> **TASK**:
Write out exactly the lines running from the one with "(369, 563) = (526, 666): none -> yellow box" to the last line of the entries, keeping both the first and the last.
MATERIAL FOR THIS TASK: Begin
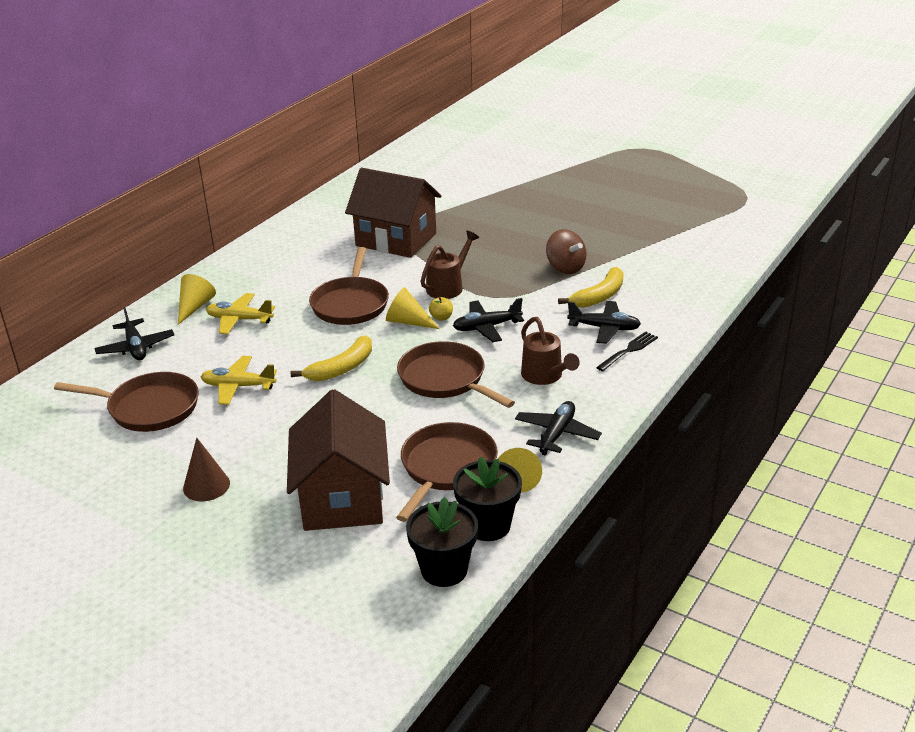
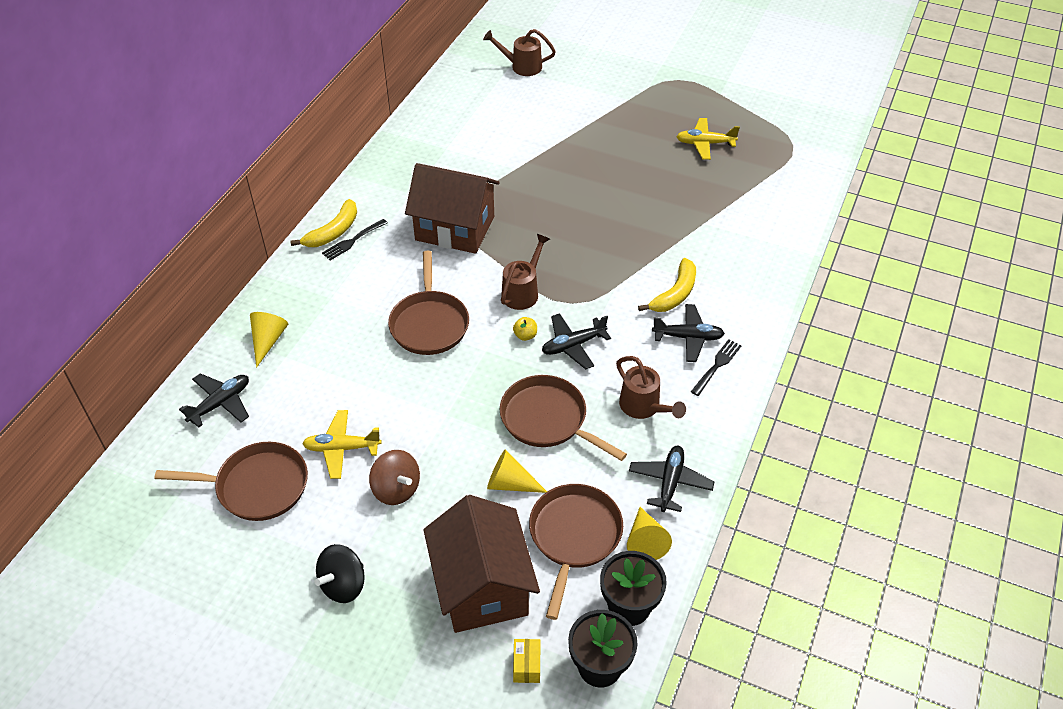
camera: 10 degrees left, 15 degrees up
(136, 347) = (220, 403): black plane -> black plane turned 105 degrees counterclockwise
(206, 485) = (343, 585): brown cone -> black spinning top
(239, 320) = (319, 355): yellow plane -> yellow plane (705, 143)
(297, 243) = (353, 241): none -> black fork
(341, 368) = (441, 414): yellow banana -> yellow banana (333, 232)
(369, 563) = (526, 666): none -> yellow box
(408, 322) = (493, 344): yellow cone -> yellow cone (510, 483)
(493, 134) = (521, 66): none -> brown watering can
(565, 268) = (634, 257): brown spinning top -> brown spinning top (396, 489)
MATERIAL FOR THIS TASK: End
> **THE ANSWER**:
(369, 563) = (526, 666): none -> yellow box
(408, 322) = (493, 344): yellow cone -> yellow cone (510, 483)
(493, 134) = (521, 66): none -> brown watering can
(565, 268) = (634, 257): brown spinning top -> brown spinning top (396, 489)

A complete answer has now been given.